Source records
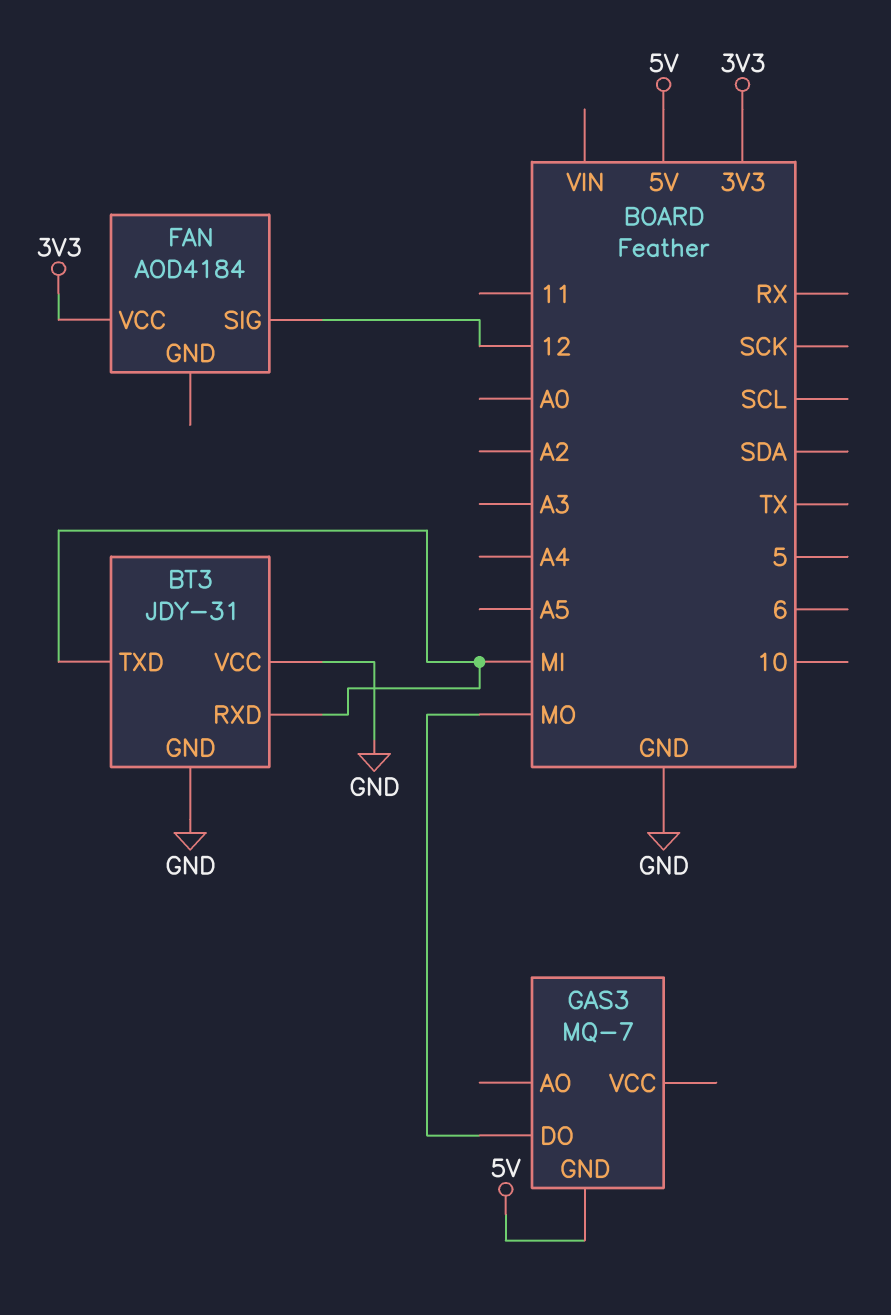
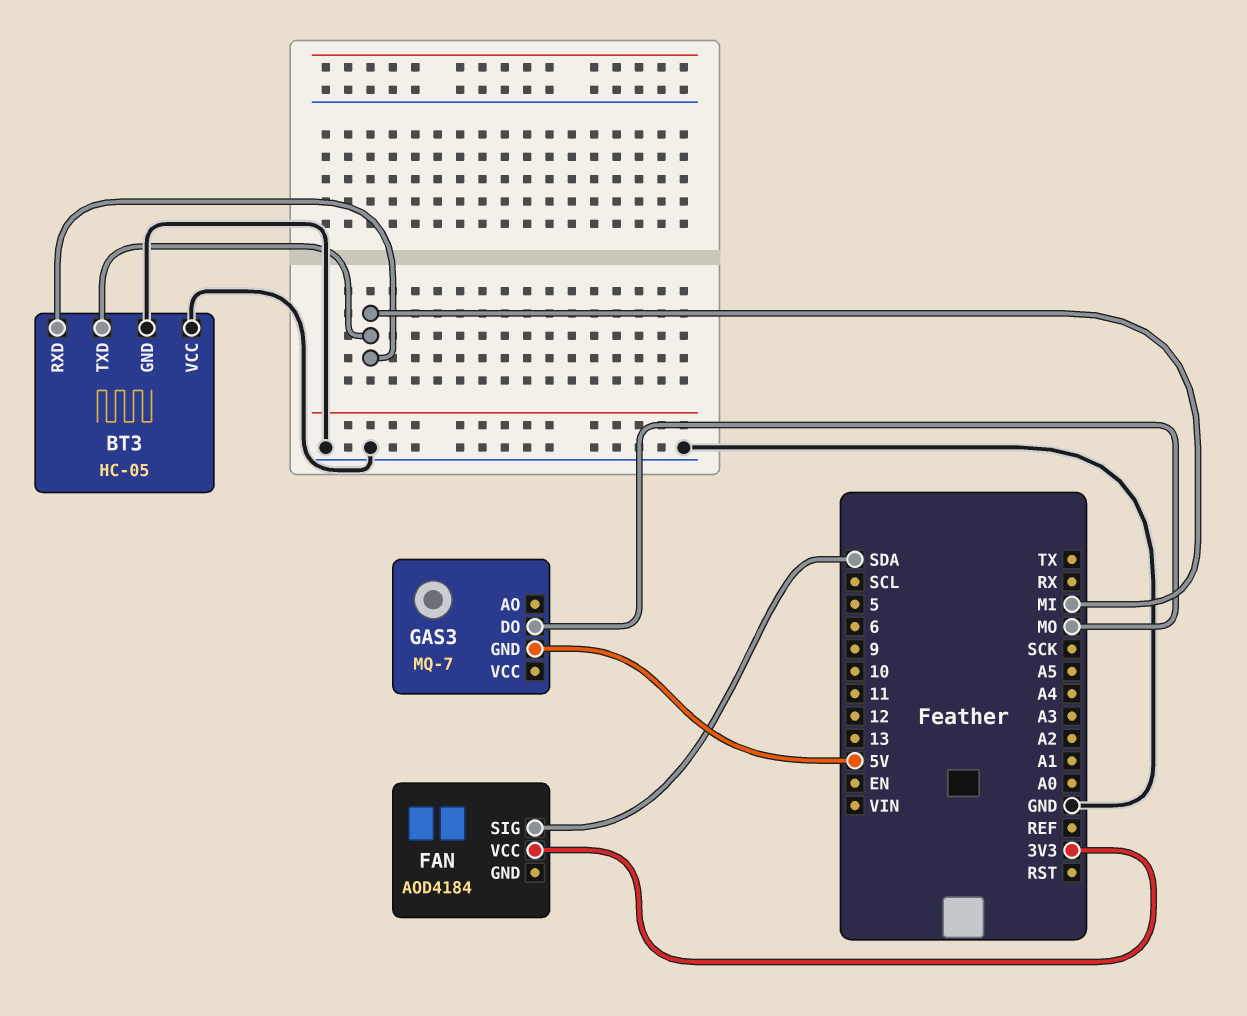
BT3: JDY-31 -> HC-05
FAN pin SIG: 12 -> SDA

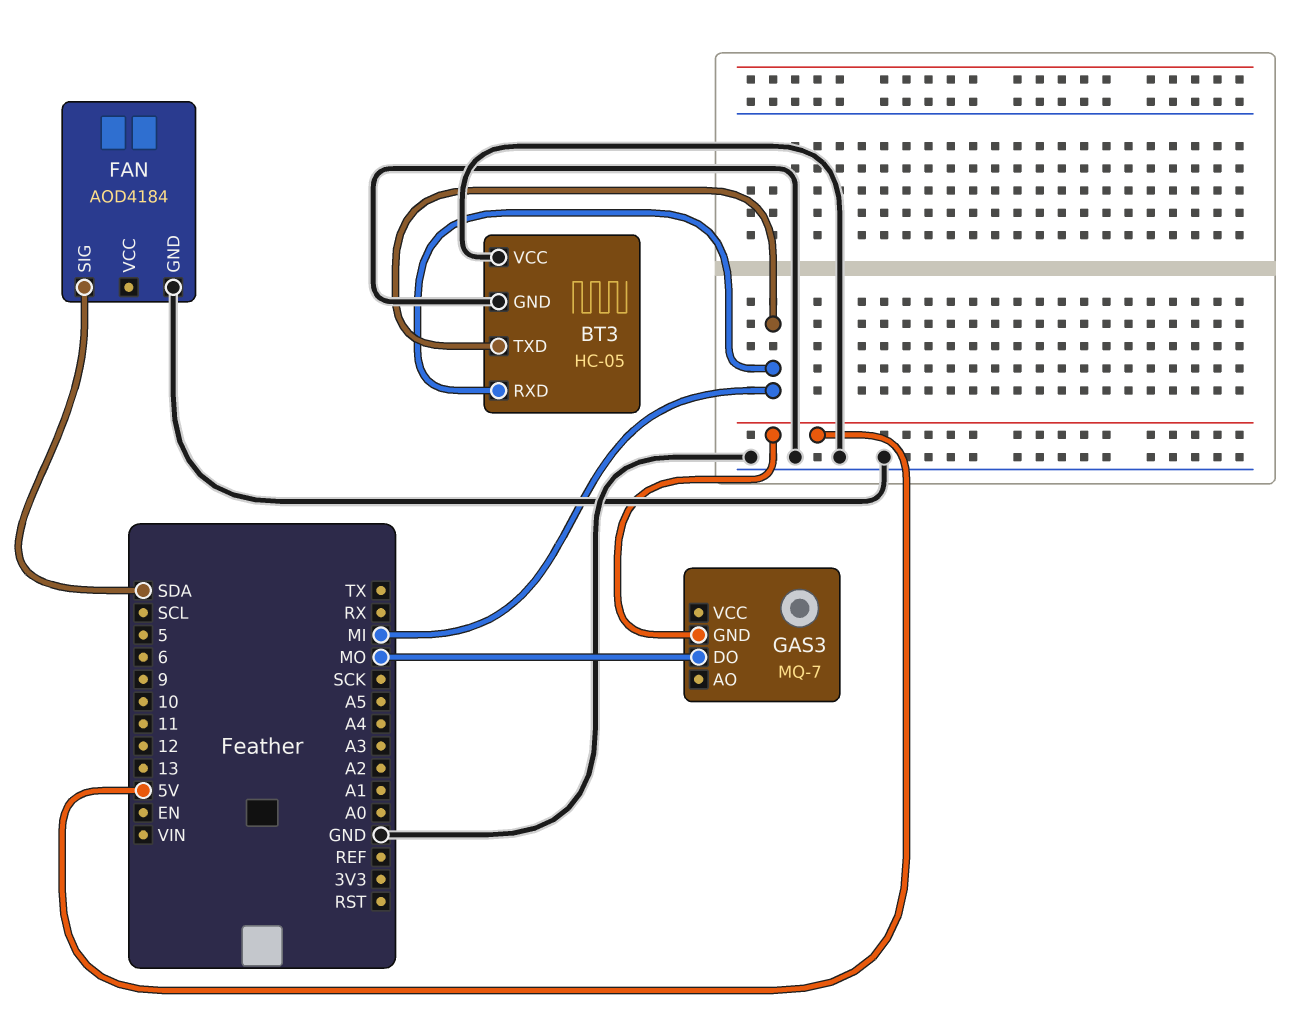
FAN pin GND: none -> GND
FAN pin VCC: 3V3 -> none

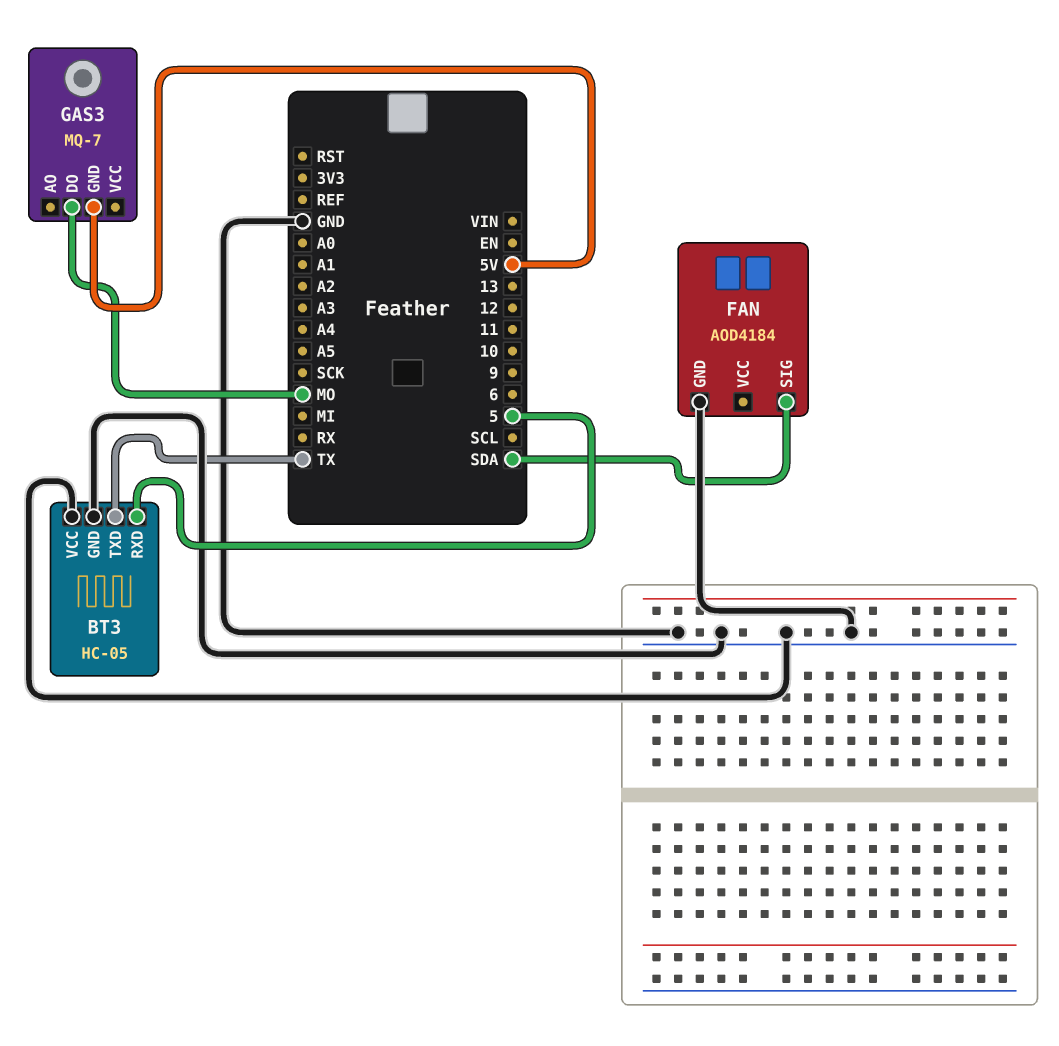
BT3 pin RXD: MI -> 5
BT3 pin TXD: MI -> TX

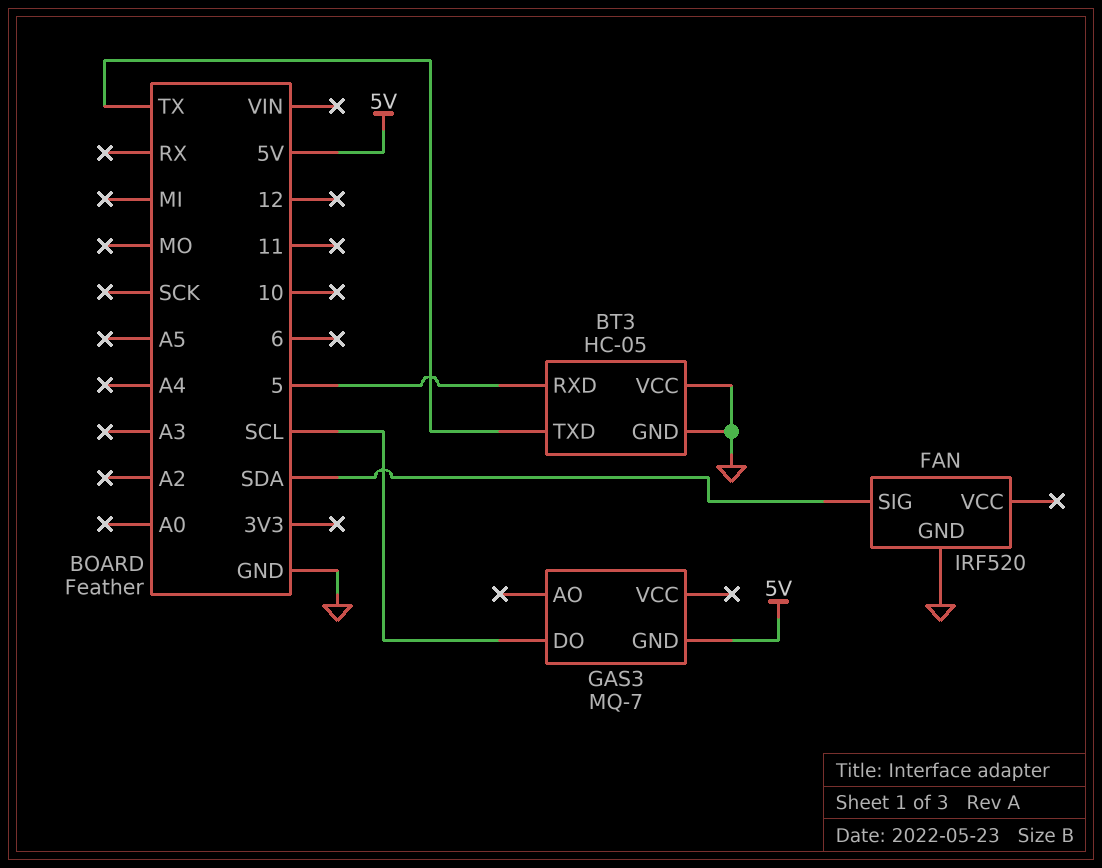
FAN: AOD4184 -> IRF520
GAS3 pin DO: MO -> SCL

■ **WHAT IS EXPECTED**
What is needed is an exact repetition of every line from the line with "FAN pin SIG: 12 -> SDA" to the end of the data above, both ends included, with no pictures.

■ **WRITTEN SOLUTION**
FAN pin SIG: 12 -> SDA

FAN pin GND: none -> GND
FAN pin VCC: 3V3 -> none

BT3 pin RXD: MI -> 5
BT3 pin TXD: MI -> TX

FAN: AOD4184 -> IRF520
GAS3 pin DO: MO -> SCL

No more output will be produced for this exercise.